BEGIN SUPPLIED MATERIAL
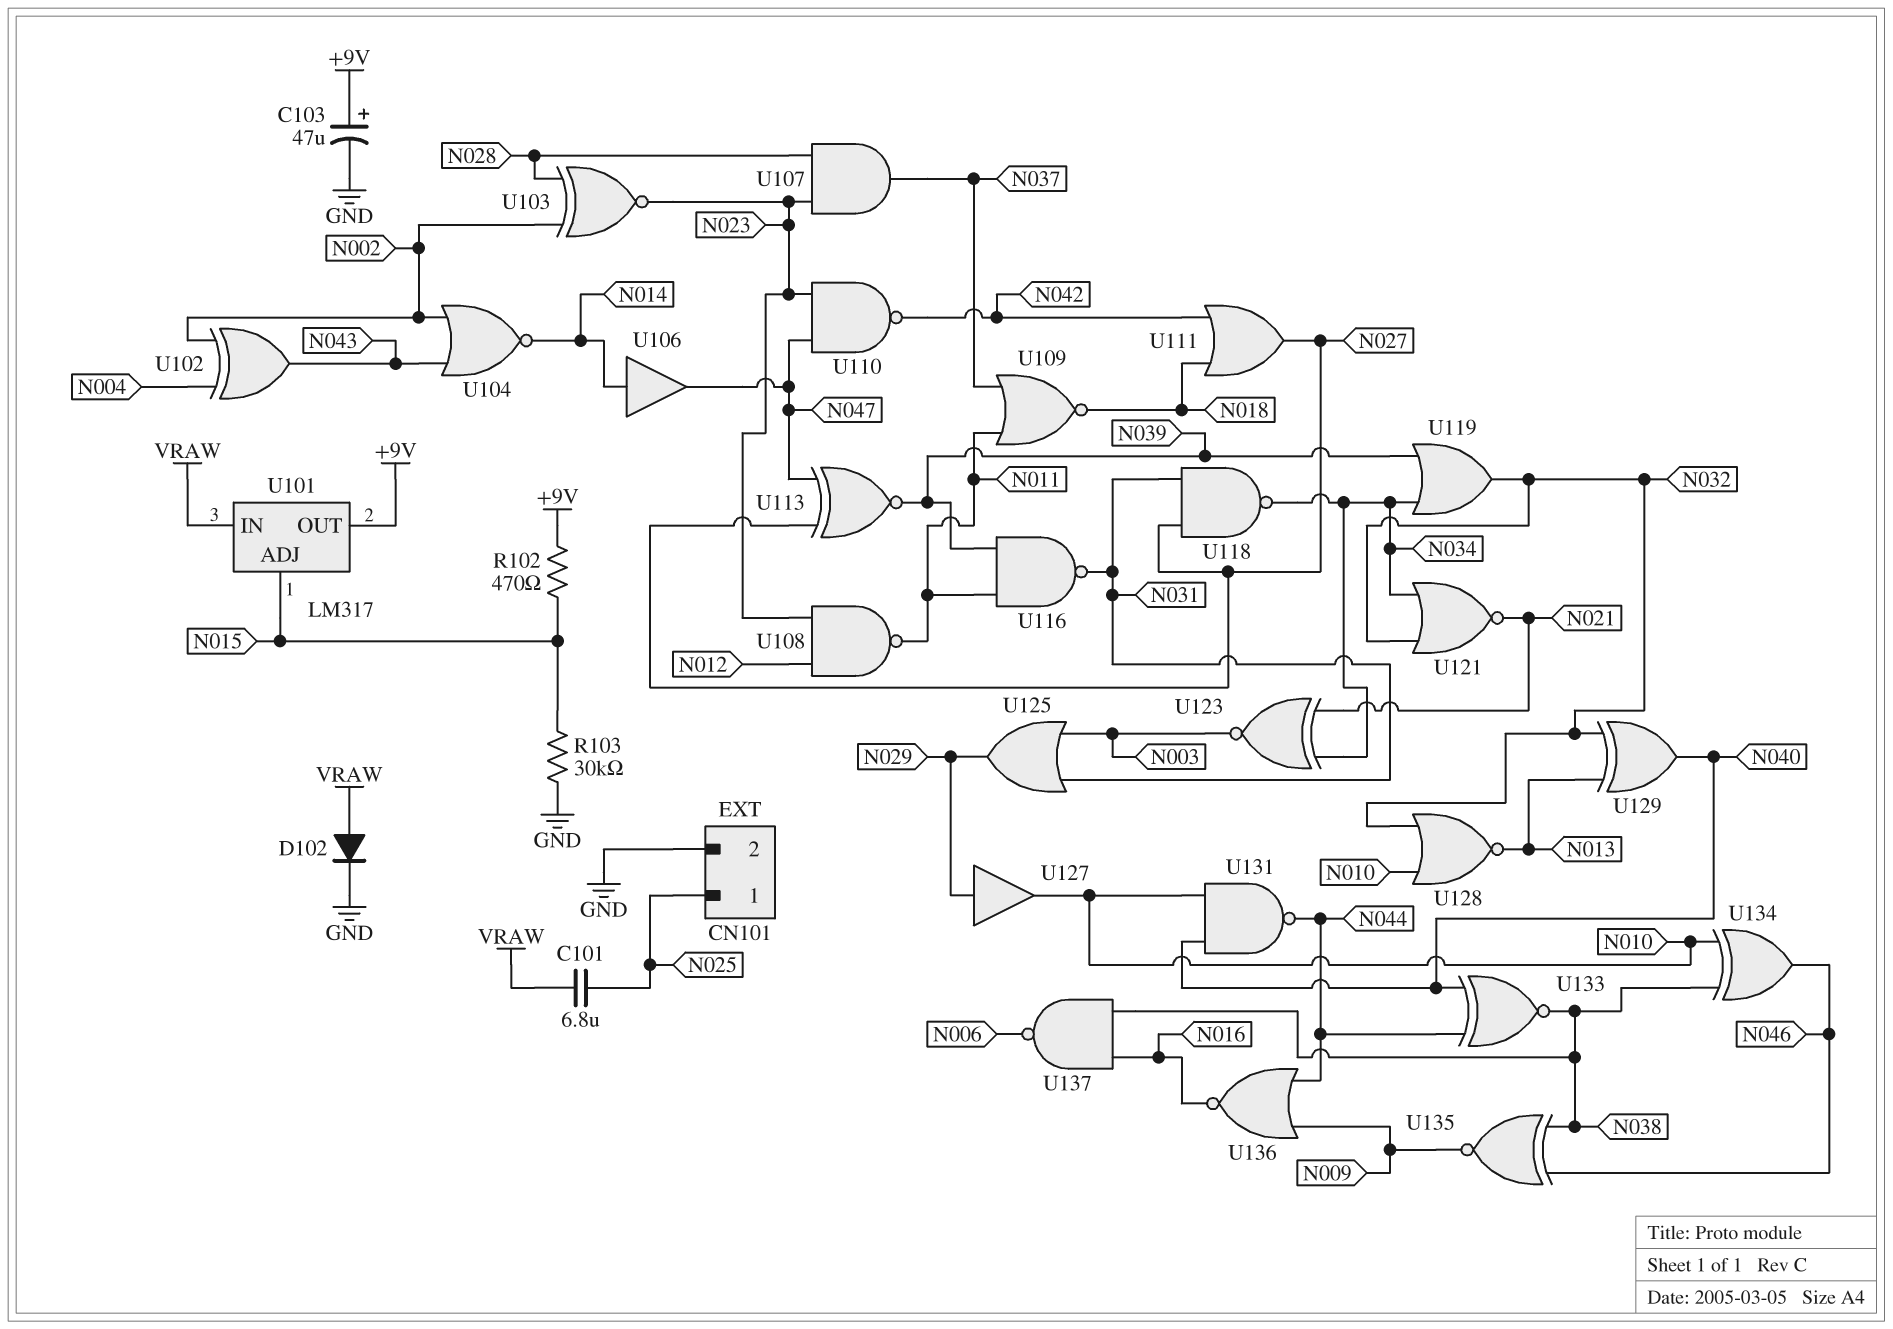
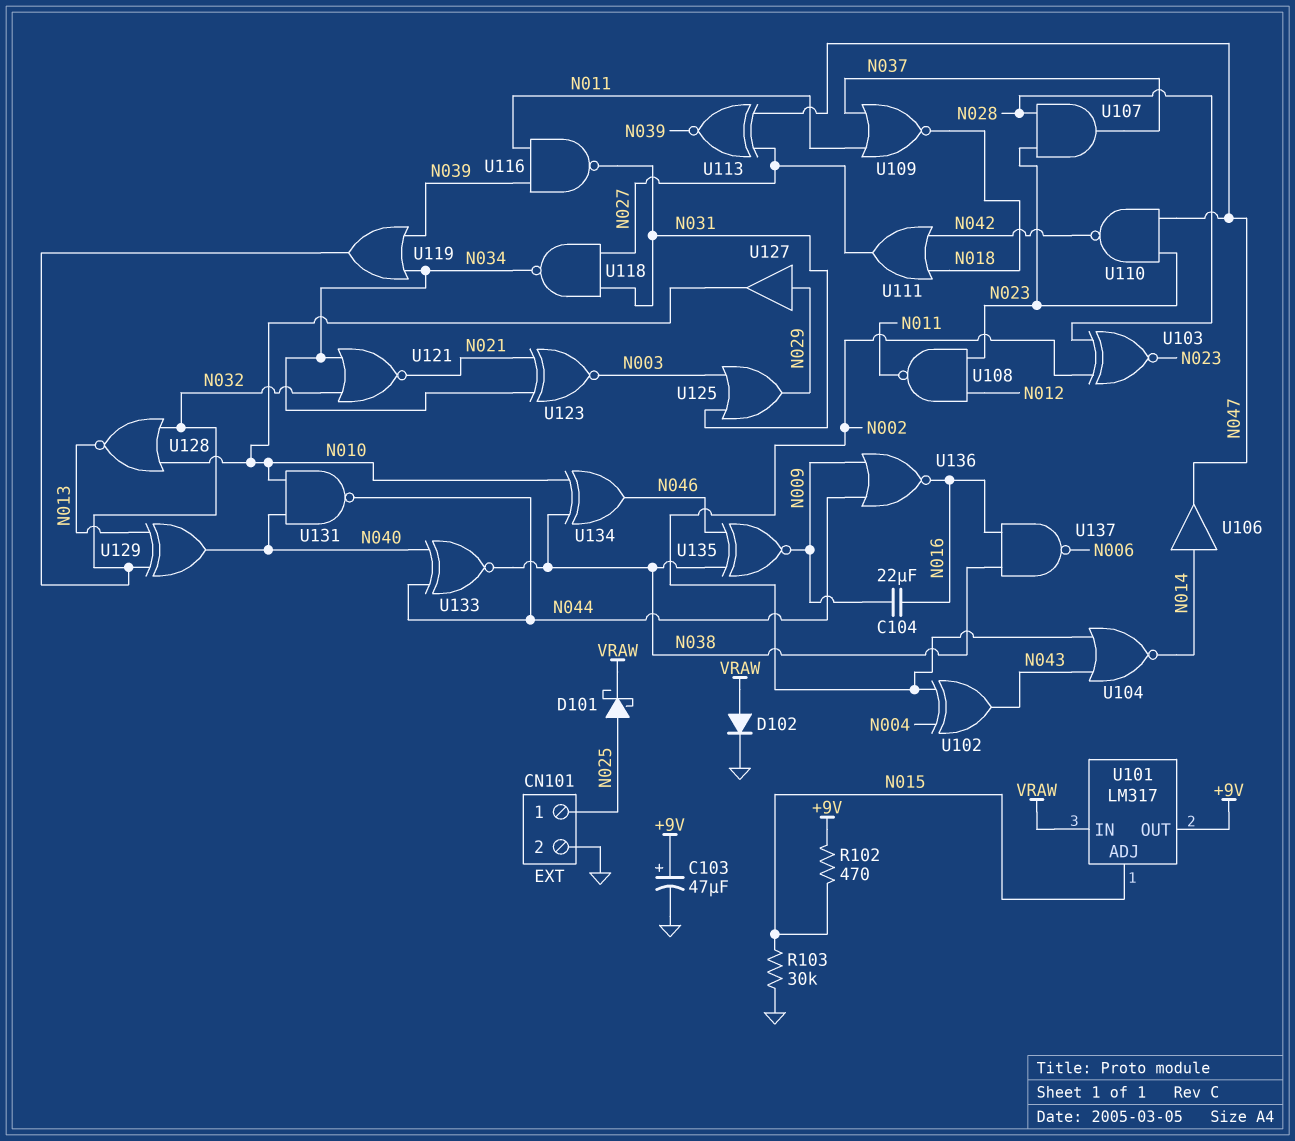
C101: 6.8uF (N025, VRAW) -> none
C104: none -> 22uF (N009, N016)
D101: none -> schottky (A N025, K VRAW)

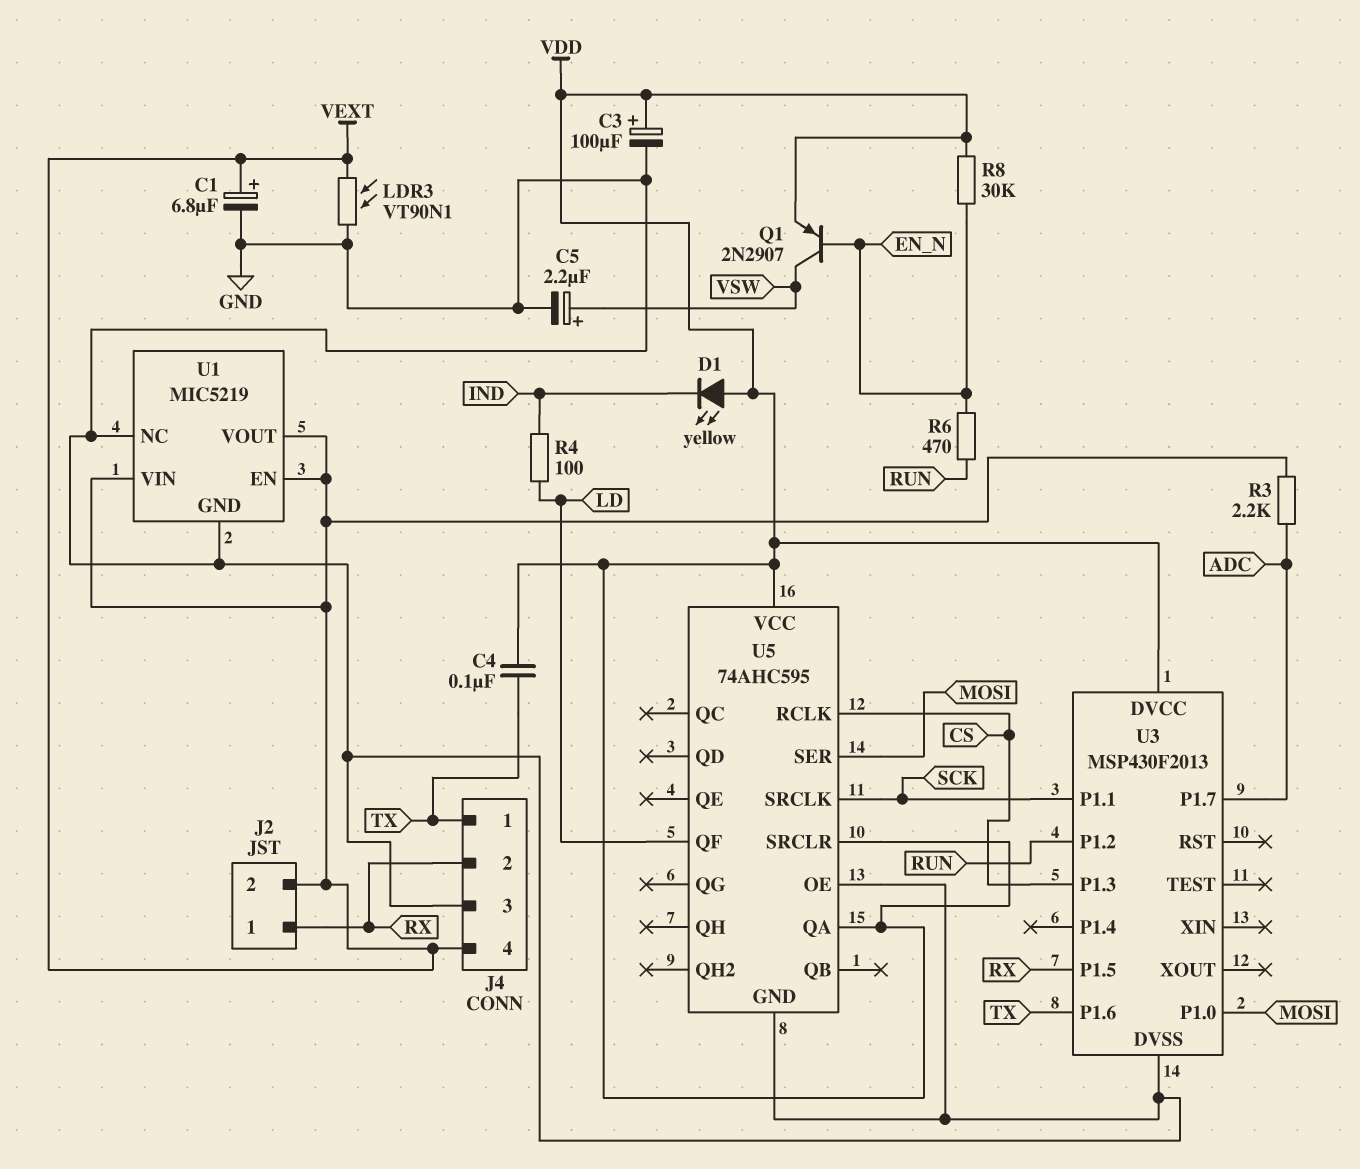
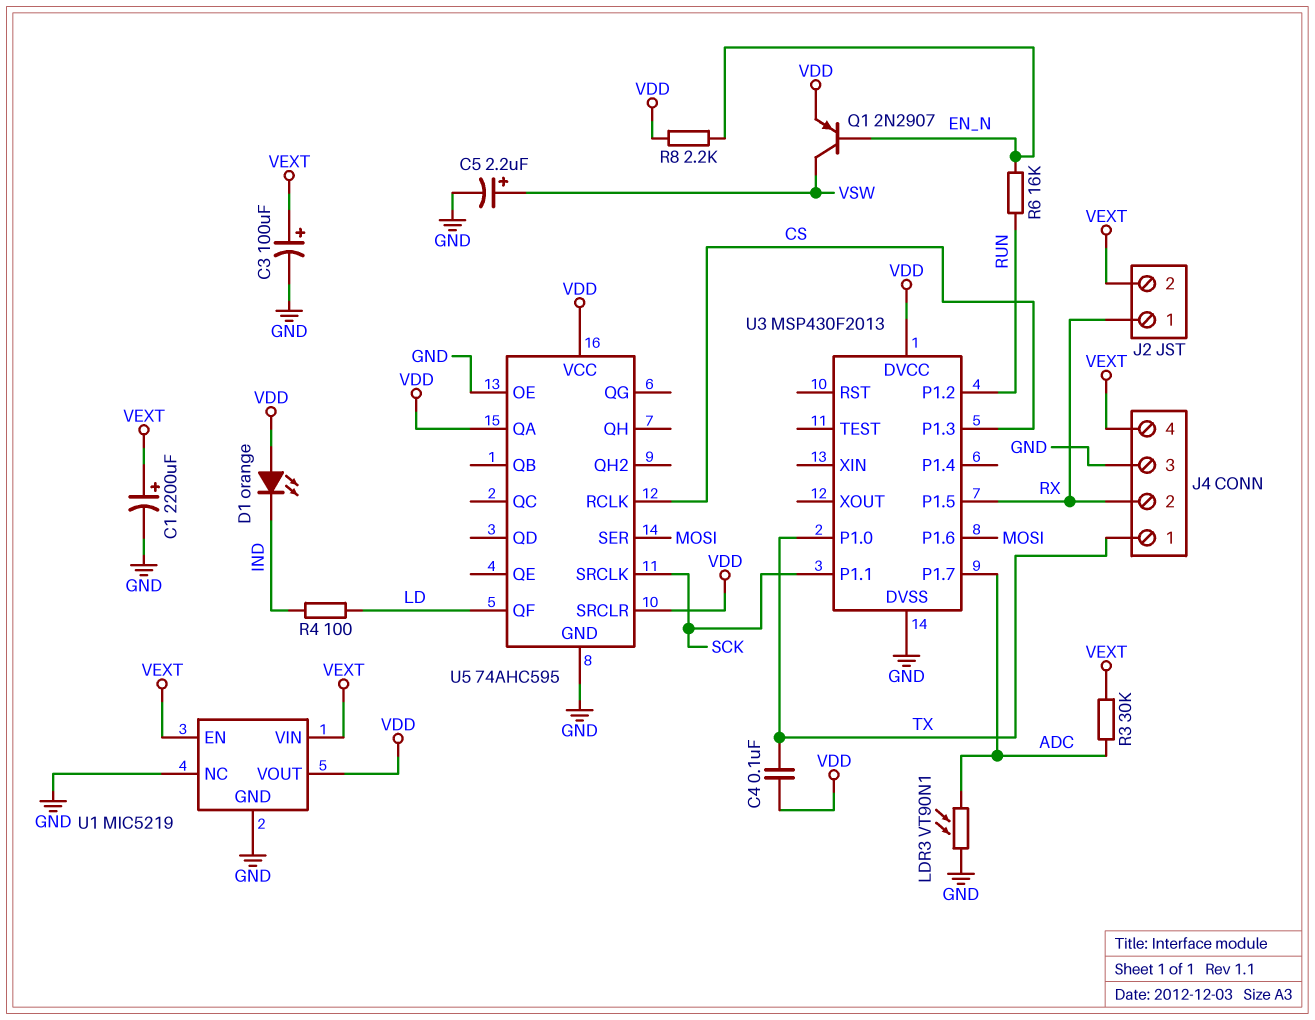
C1: 6.8uF (plus VEXT, minus GND) -> 2200uF (plus VEXT, minus GND)
C3: 100uF (plus VDD, minus GND) -> 100uF (plus VEXT, minus GND)
D1: LED yellow (A VDD, K IND) -> LED orange (A VDD, K IND)
LDR3: VT90N1 (GND, VEXT) -> VT90N1 (ADC, GND)
R3: 2.2k (ADC, VEXT) -> 30k (ADC, VEXT)
R6: 470 (EN_N, RUN) -> 16k (EN_N, RUN)
R8: 30k (EN_N, VDD) -> 2.2k (EN_N, VDD)
U1 pin VOUT: VEXT -> VDD
U3 pin P1.0: MOSI -> TX
U3 pin P1.6: TX -> MOSI

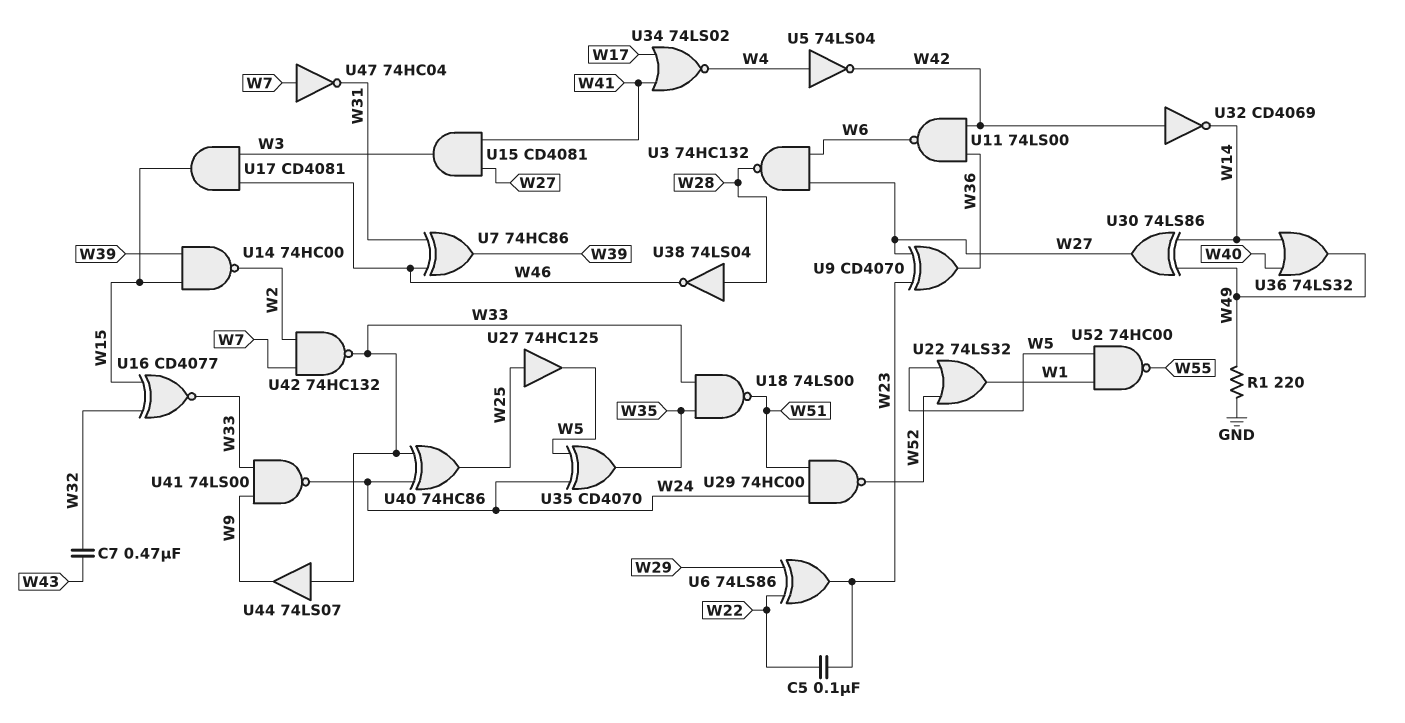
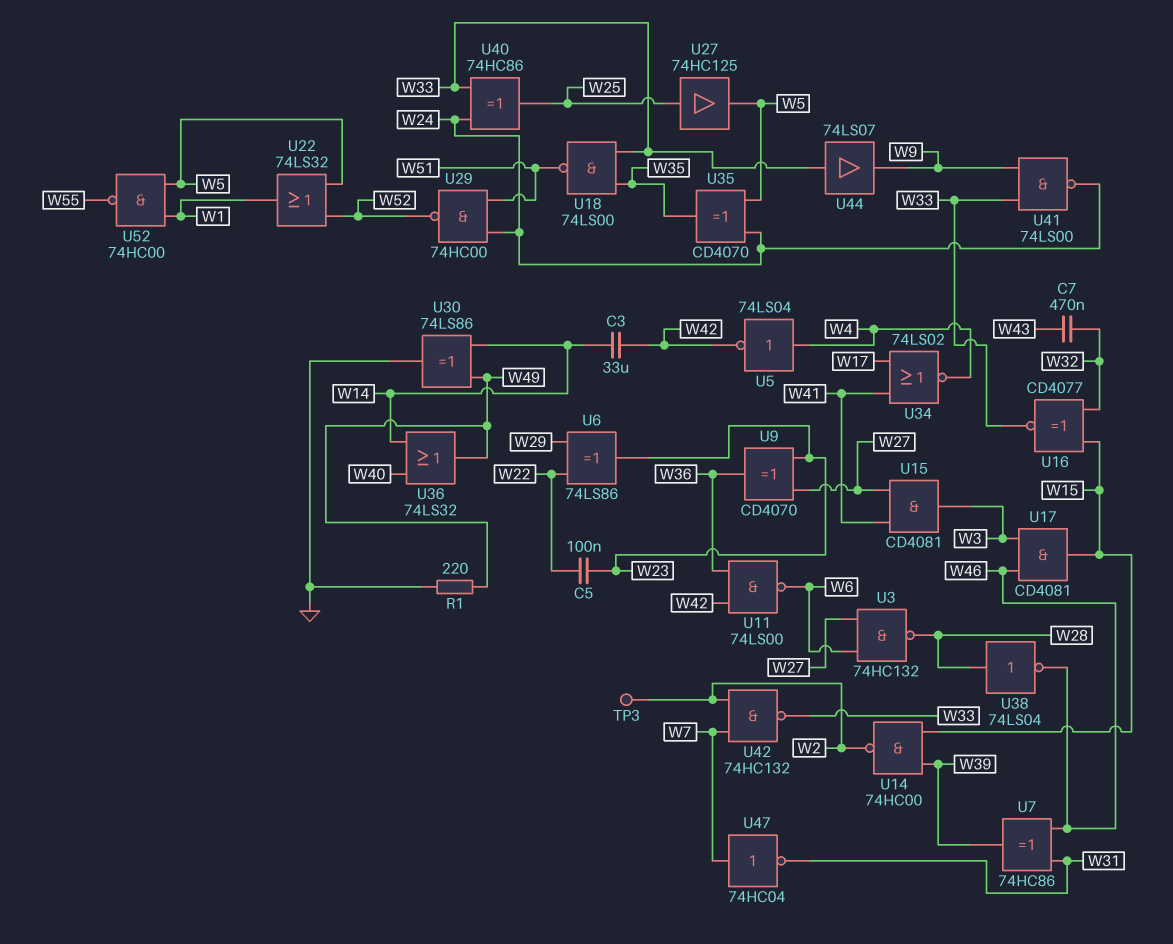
C3: none -> 33uF (W14, W42)
TP3: none -> test point (W2)
U30: XOR 74LS86 (in W14, in W49, out W27) -> XOR 74LS86 (in W14, in W49, out GND)
U32: NOT CD4069 (in W42, out W14) -> none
END SUPPLIED MATERIAL
TASK TO COMPLETE:
The data above is to be printed exactly, all of it, except for the pictures.

WRITTEN SOLUTION:
C101: 6.8uF (N025, VRAW) -> none
C104: none -> 22uF (N009, N016)
D101: none -> schottky (A N025, K VRAW)

C1: 6.8uF (plus VEXT, minus GND) -> 2200uF (plus VEXT, minus GND)
C3: 100uF (plus VDD, minus GND) -> 100uF (plus VEXT, minus GND)
D1: LED yellow (A VDD, K IND) -> LED orange (A VDD, K IND)
LDR3: VT90N1 (GND, VEXT) -> VT90N1 (ADC, GND)
R3: 2.2k (ADC, VEXT) -> 30k (ADC, VEXT)
R6: 470 (EN_N, RUN) -> 16k (EN_N, RUN)
R8: 30k (EN_N, VDD) -> 2.2k (EN_N, VDD)
U1 pin VOUT: VEXT -> VDD
U3 pin P1.0: MOSI -> TX
U3 pin P1.6: TX -> MOSI

C3: none -> 33uF (W14, W42)
TP3: none -> test point (W2)
U30: XOR 74LS86 (in W14, in W49, out W27) -> XOR 74LS86 (in W14, in W49, out GND)
U32: NOT CD4069 (in W42, out W14) -> none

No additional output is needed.